> **Data shown**
┄┄┄┄┄┄┄┄┄┄┄┄┄┄┄┄┄┄┄┄
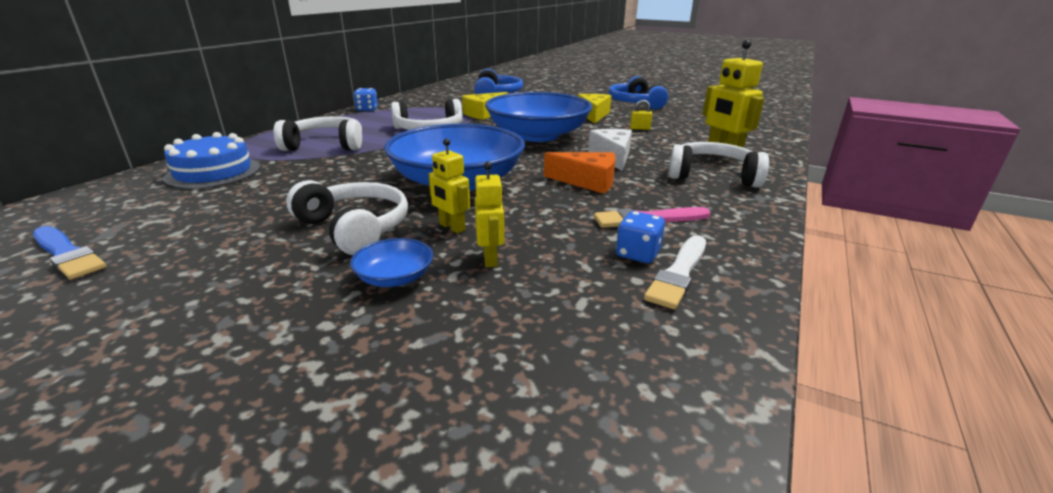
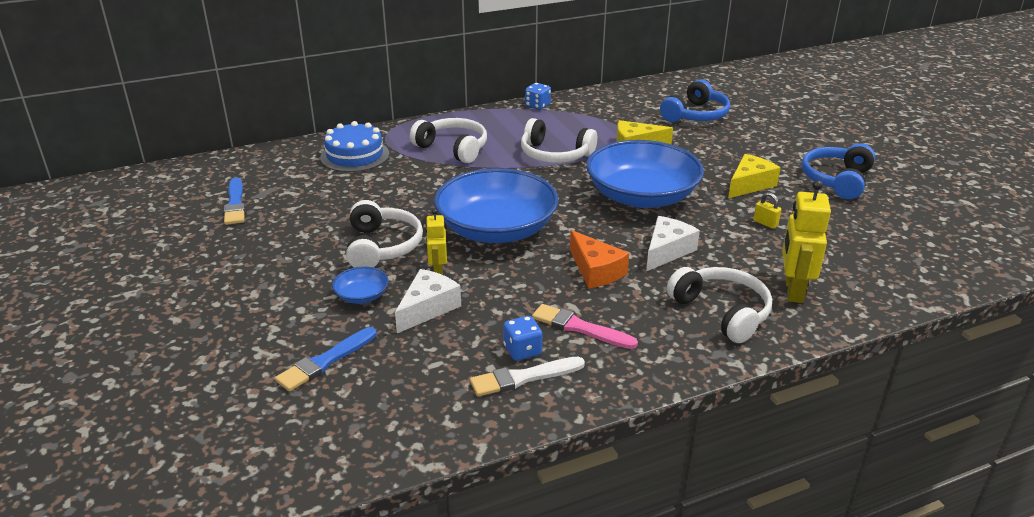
camera: 40 degrees right, 5 degrees up
(449, 365) = (326, 361): none -> blue brush
(490, 259) = (428, 308): yellow robot -> white cheese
┄┄┄┄┄┄┄┄┄┄┄┄┄┄┄┄┄┄┄┄
> **Exercise prompt**
Output all of the data above exactly; no pictures should appear.

> **Answer to this problem**
camera: 40 degrees right, 5 degrees up
(449, 365) = (326, 361): none -> blue brush
(490, 259) = (428, 308): yellow robot -> white cheese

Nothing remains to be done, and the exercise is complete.